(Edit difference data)
• • • • •

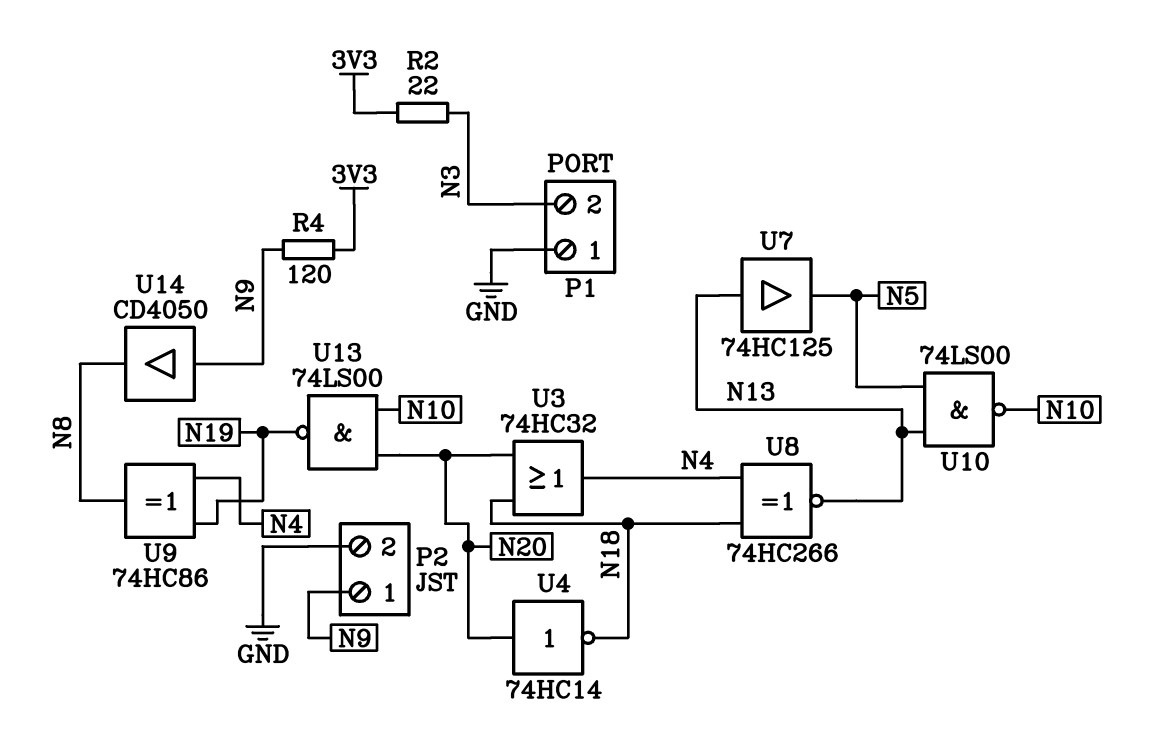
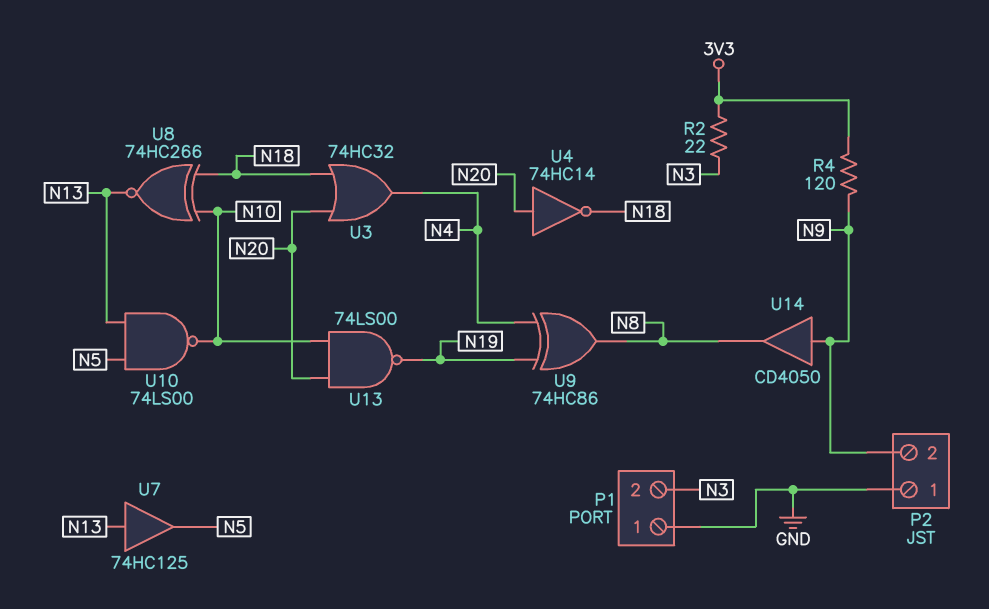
P2 pin 1: N9 -> GND
P2 pin 2: GND -> N9
U8: XNOR 74HC266 (in N4, in N18, out N13) -> XNOR 74HC266 (in N10, in N18, out N13)

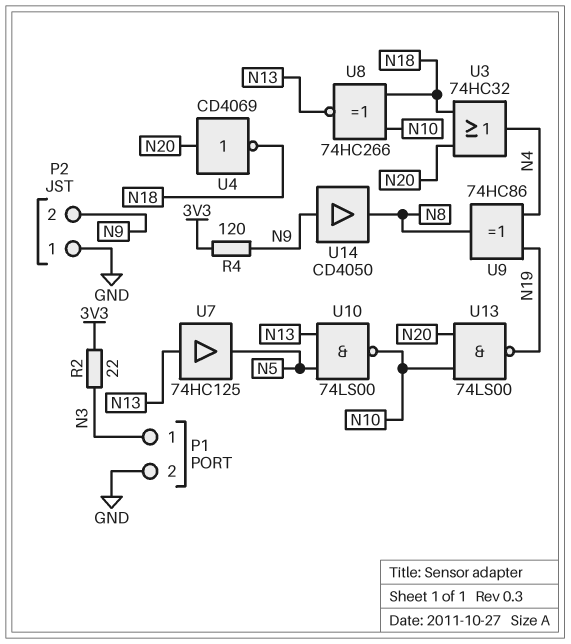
P1 pin 1: GND -> N3
P1 pin 2: N3 -> GND
U4: NOT 74HC14 (in N20, out N18) -> NOT CD4069 (in N20, out N18)

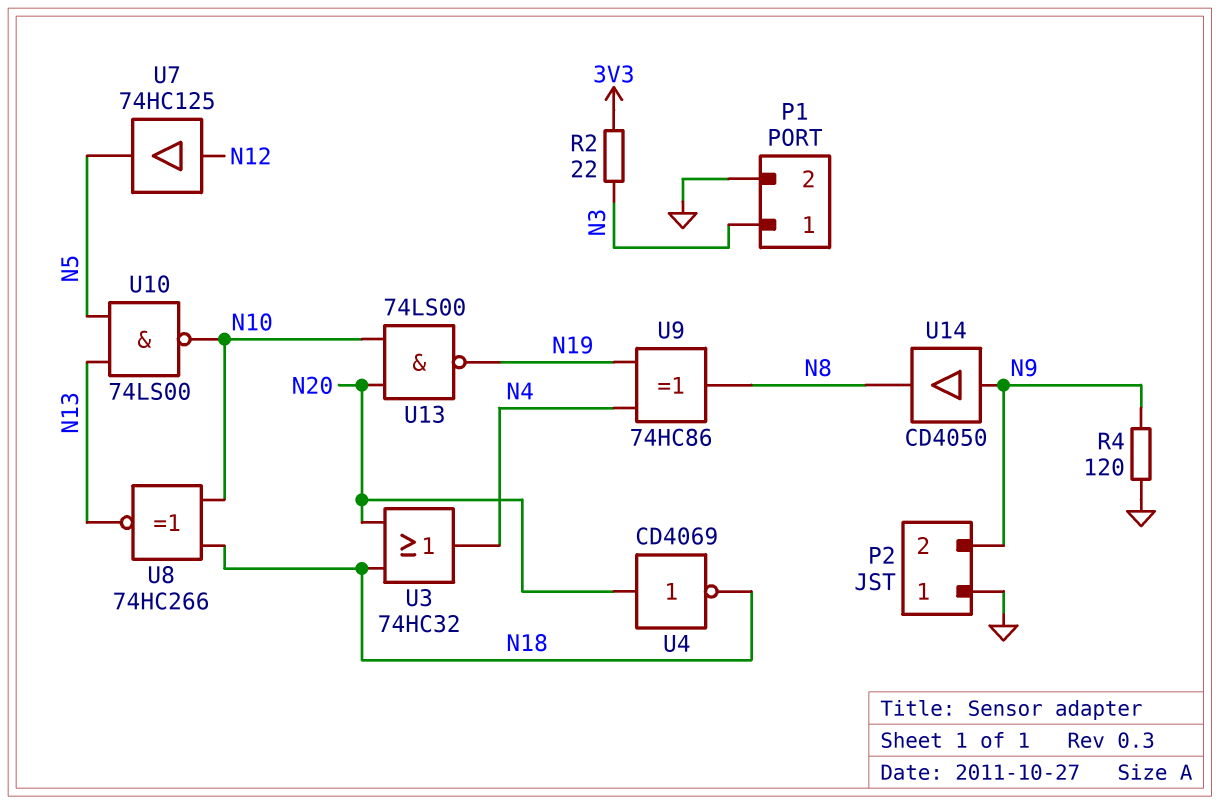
R4: 120 (3V3, N9) -> 120 (GND, N9)
U7: buffer 74HC125 (in N13, out N5) -> buffer 74HC125 (in N12, out N5)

• • • • •

• Exercise prompt:
Please write out exactly the lines starting at the one that contains "P1 pin 1: GND -> N3" and ending with the final line of the entries, both ends included. Do not write out any pictures.

• Answer box:
P1 pin 1: GND -> N3
P1 pin 2: N3 -> GND
U4: NOT 74HC14 (in N20, out N18) -> NOT CD4069 (in N20, out N18)

R4: 120 (3V3, N9) -> 120 (GND, N9)
U7: buffer 74HC125 (in N13, out N5) -> buffer 74HC125 (in N12, out N5)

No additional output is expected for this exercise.